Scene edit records
══════════════════════════════

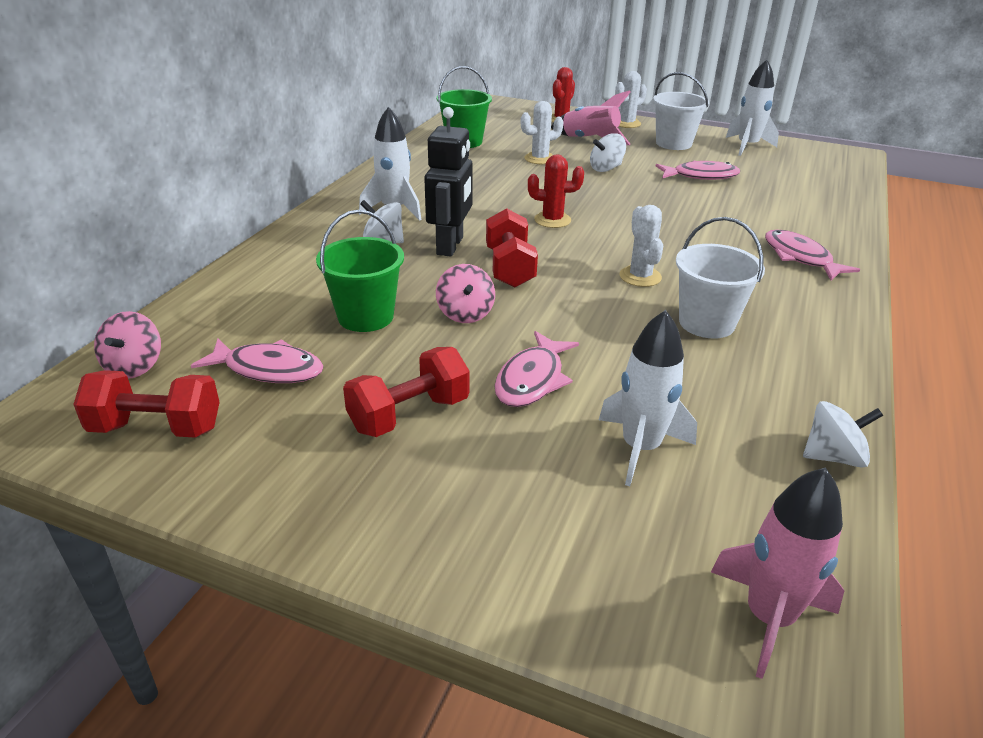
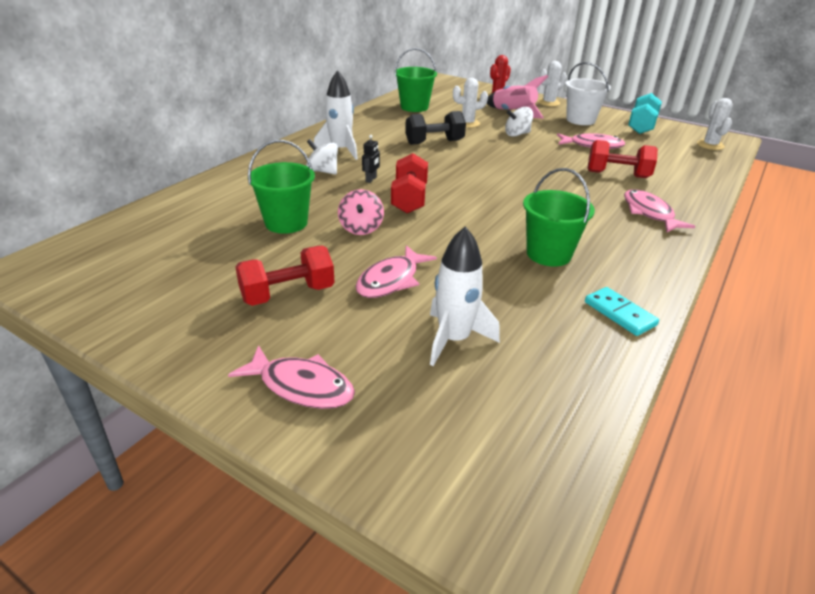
camera: 10 degrees right, 0 degrees up
(134, 366) = (110, 239): pink spinning top -> none
(156, 428) = (106, 282): red dumbbell -> red dumbbell (617, 174)
(268, 369) = (201, 251): pink fish -> pink fish (301, 386)
(450, 246) = (371, 179): black robot -> black robot, size x0.44
(509, 188) = (434, 142): none -> black dumbbell
(552, 220) = (458, 168): red cactus -> none
(640, 277) = (509, 215): white cactus -> white cactus (710, 145)
(706, 323) = (548, 254): white bucket -> green bucket
(747, 146) = (641, 126): white rocket -> turquoise dumbbell
(768, 617) = (502, 478): pink rocket -> none
(817, 389) = (620, 313): none -> turquoise domino
(833, 456) = (610, 366): white spinning top -> none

══════════════════════════════

▶ _AIM OF THE TASK_:
Exactly the lines from the one containing "(706, 323) = (548, 254): white" through the last line of the records are to be transcribed, both endpoints included.

▶ _REPLY TO THE EXERCISE_:
(706, 323) = (548, 254): white bucket -> green bucket
(747, 146) = (641, 126): white rocket -> turquoise dumbbell
(768, 617) = (502, 478): pink rocket -> none
(817, 389) = (620, 313): none -> turquoise domino
(833, 456) = (610, 366): white spinning top -> none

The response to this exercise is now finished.